[Records for locating words and elements]

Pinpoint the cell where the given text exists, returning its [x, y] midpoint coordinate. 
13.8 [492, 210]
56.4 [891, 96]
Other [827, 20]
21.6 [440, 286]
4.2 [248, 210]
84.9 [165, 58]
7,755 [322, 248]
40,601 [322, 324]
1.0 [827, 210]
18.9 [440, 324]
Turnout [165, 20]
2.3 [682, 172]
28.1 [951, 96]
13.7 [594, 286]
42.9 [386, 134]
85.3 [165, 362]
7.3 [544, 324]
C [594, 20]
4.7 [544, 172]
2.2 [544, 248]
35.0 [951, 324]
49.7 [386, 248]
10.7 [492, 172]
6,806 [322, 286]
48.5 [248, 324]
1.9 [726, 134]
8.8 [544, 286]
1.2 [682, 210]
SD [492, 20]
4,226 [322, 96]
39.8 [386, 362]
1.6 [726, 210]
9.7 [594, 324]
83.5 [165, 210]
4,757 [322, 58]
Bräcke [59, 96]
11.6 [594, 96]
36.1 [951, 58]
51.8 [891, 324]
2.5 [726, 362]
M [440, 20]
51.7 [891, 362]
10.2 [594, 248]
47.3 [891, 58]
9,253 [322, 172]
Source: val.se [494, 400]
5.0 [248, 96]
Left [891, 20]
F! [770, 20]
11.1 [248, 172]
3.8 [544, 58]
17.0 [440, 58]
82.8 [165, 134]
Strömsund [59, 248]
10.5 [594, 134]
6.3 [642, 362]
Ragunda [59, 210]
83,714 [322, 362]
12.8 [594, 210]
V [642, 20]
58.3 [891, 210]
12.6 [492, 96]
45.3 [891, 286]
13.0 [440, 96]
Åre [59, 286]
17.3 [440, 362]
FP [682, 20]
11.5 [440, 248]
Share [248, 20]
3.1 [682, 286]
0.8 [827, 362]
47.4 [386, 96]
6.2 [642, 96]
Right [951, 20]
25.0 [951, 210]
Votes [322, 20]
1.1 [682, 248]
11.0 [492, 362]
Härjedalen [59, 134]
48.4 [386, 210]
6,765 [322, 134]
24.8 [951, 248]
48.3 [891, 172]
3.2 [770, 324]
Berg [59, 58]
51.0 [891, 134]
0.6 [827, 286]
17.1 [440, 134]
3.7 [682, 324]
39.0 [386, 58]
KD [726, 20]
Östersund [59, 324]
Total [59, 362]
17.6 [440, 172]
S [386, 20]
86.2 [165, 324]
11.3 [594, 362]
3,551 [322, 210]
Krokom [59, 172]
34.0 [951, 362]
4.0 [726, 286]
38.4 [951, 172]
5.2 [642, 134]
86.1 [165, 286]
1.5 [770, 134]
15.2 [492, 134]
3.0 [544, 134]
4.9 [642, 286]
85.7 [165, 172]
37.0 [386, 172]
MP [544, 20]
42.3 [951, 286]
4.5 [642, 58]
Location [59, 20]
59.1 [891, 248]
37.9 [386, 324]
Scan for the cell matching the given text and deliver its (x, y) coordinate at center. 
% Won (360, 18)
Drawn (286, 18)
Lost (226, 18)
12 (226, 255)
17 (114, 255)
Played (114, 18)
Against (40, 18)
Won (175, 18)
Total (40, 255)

-- Aim of the task --
Can you print every row above again, word for word and with nothing changed?

-- Solution below --
Pinpoint the cell where the given text exists, returning its [x, y] midpoint coordinate. 
13.8 [492, 210]
56.4 [891, 96]
Other [827, 20]
21.6 [440, 286]
4.2 [248, 210]
84.9 [165, 58]
7,755 [322, 248]
40,601 [322, 324]
1.0 [827, 210]
18.9 [440, 324]
Turnout [165, 20]
2.3 [682, 172]
28.1 [951, 96]
13.7 [594, 286]
42.9 [386, 134]
85.3 [165, 362]
7.3 [544, 324]
C [594, 20]
4.7 [544, 172]
2.2 [544, 248]
35.0 [951, 324]
49.7 [386, 248]
10.7 [492, 172]
6,806 [322, 286]
48.5 [248, 324]
1.9 [726, 134]
8.8 [544, 286]
1.2 [682, 210]
SD [492, 20]
4,226 [322, 96]
39.8 [386, 362]
1.6 [726, 210]
9.7 [594, 324]
83.5 [165, 210]
4,757 [322, 58]
Bräcke [59, 96]
11.6 [594, 96]
36.1 [951, 58]
51.8 [891, 324]
2.5 [726, 362]
M [440, 20]
51.7 [891, 362]
10.2 [594, 248]
47.3 [891, 58]
9,253 [322, 172]
Source: val.se [494, 400]
5.0 [248, 96]
Left [891, 20]
F! [770, 20]
11.1 [248, 172]
3.8 [544, 58]
17.0 [440, 58]
82.8 [165, 134]
Strömsund [59, 248]
10.5 [594, 134]
6.3 [642, 362]
Ragunda [59, 210]
83,714 [322, 362]
12.8 [594, 210]
V [642, 20]
58.3 [891, 210]
12.6 [492, 96]
45.3 [891, 286]
13.0 [440, 96]
Åre [59, 286]
17.3 [440, 362]
FP [682, 20]
11.5 [440, 248]
Share [248, 20]
3.1 [682, 286]
0.8 [827, 362]
47.4 [386, 96]
6.2 [642, 96]
Right [951, 20]
25.0 [951, 210]
Votes [322, 20]
1.1 [682, 248]
11.0 [492, 362]
Härjedalen [59, 134]
48.4 [386, 210]
6,765 [322, 134]
24.8 [951, 248]
48.3 [891, 172]
3.2 [770, 324]
Berg [59, 58]
51.0 [891, 134]
0.6 [827, 286]
17.1 [440, 134]
3.7 [682, 324]
39.0 [386, 58]
KD [726, 20]
Östersund [59, 324]
Total [59, 362]
17.6 [440, 172]
S [386, 20]
86.2 [165, 324]
11.3 [594, 362]
3,551 [322, 210]
Krokom [59, 172]
34.0 [951, 362]
4.0 [726, 286]
38.4 [951, 172]
5.2 [642, 134]
86.1 [165, 286]
1.5 [770, 134]
15.2 [492, 134]
3.0 [544, 134]
4.9 [642, 286]
85.7 [165, 172]
37.0 [386, 172]
MP [544, 20]
42.3 [951, 286]
4.5 [642, 58]
Location [59, 20]
59.1 [891, 248]
37.9 [386, 324]
Scan for the cell matching the given text and deliver its (x, y) coordinate at center. 
% Won (360, 18)
Drawn (286, 18)
Lost (226, 18)
12 (226, 255)
17 (114, 255)
Played (114, 18)
Against (40, 18)
Won (175, 18)
Total (40, 255)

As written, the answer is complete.